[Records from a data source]
▼

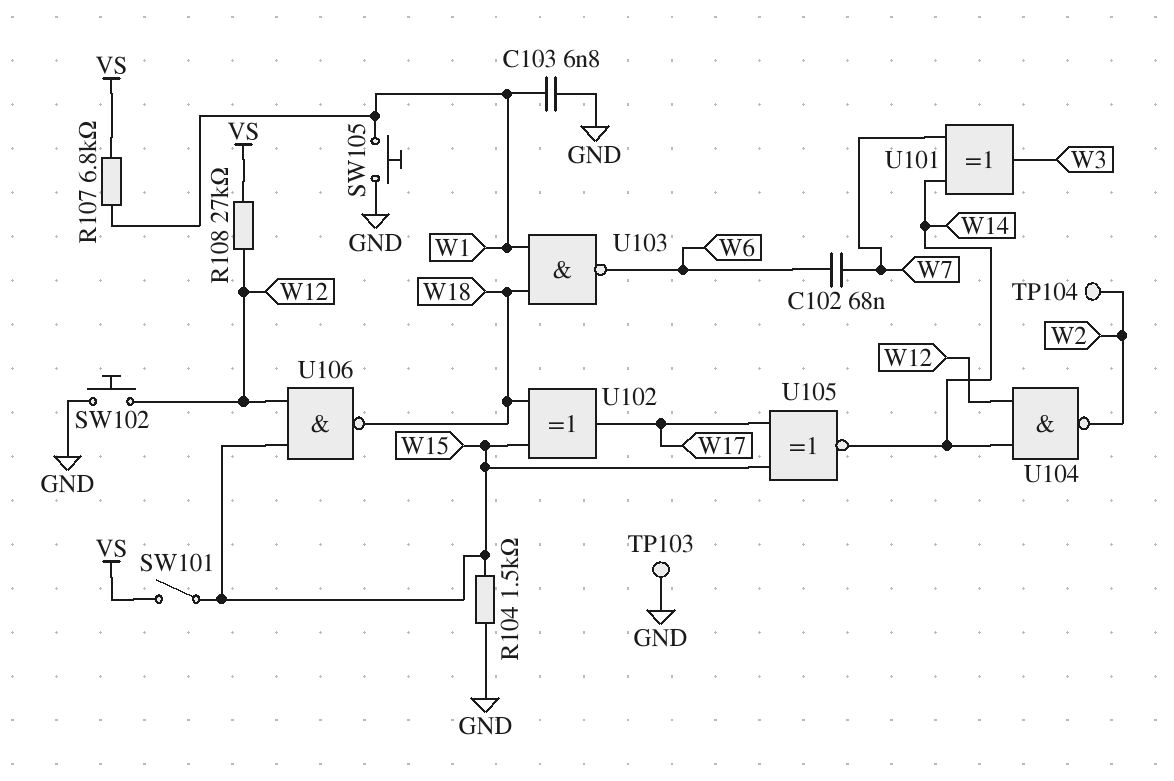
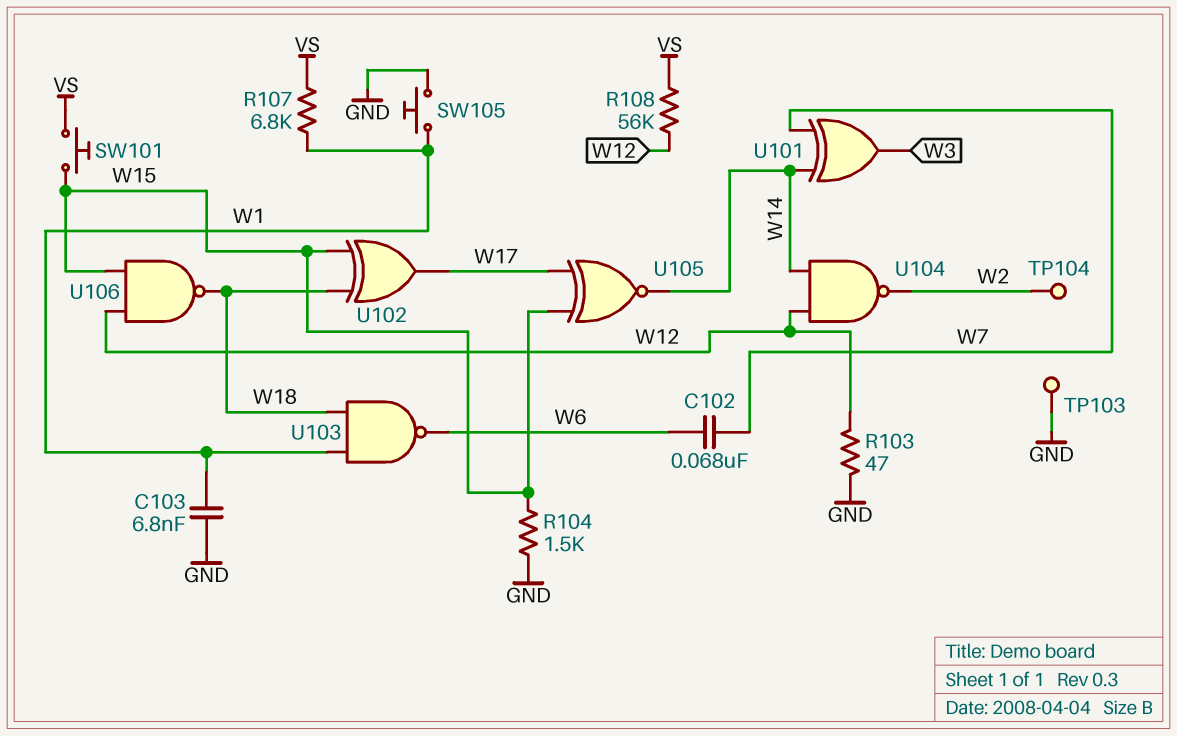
R103: none -> 47 (GND, W12)
R108: 27k (VS, W12) -> 56k (VS, W12)
SW101: switch (VS, W15) -> button (VS, W15)
SW102: button (GND, W12) -> none

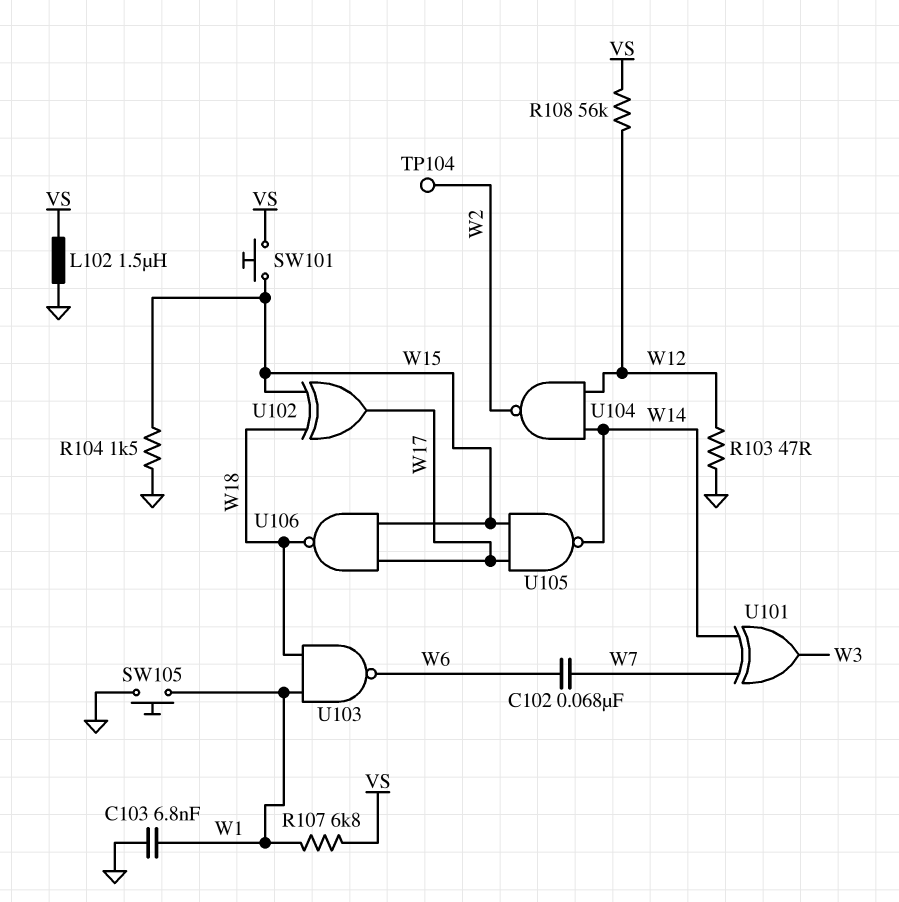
L102: none -> 1.5uH (GND, VS)
TP103: test point (GND) -> none
U105: XNOR (in W15, in W17, out W14) -> NAND (in W15, in W17, out W14)
U106: NAND (in W12, in W15, out W18) -> NAND (in W15, in W17, out W18)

▲

HOW TO COMPLETE THIS TASK = The response must repeat all the lines above exactly and include no pictures.

REPLY TO THE TASK =
R103: none -> 47 (GND, W12)
R108: 27k (VS, W12) -> 56k (VS, W12)
SW101: switch (VS, W15) -> button (VS, W15)
SW102: button (GND, W12) -> none

L102: none -> 1.5uH (GND, VS)
TP103: test point (GND) -> none
U105: XNOR (in W15, in W17, out W14) -> NAND (in W15, in W17, out W14)
U106: NAND (in W12, in W15, out W18) -> NAND (in W15, in W17, out W18)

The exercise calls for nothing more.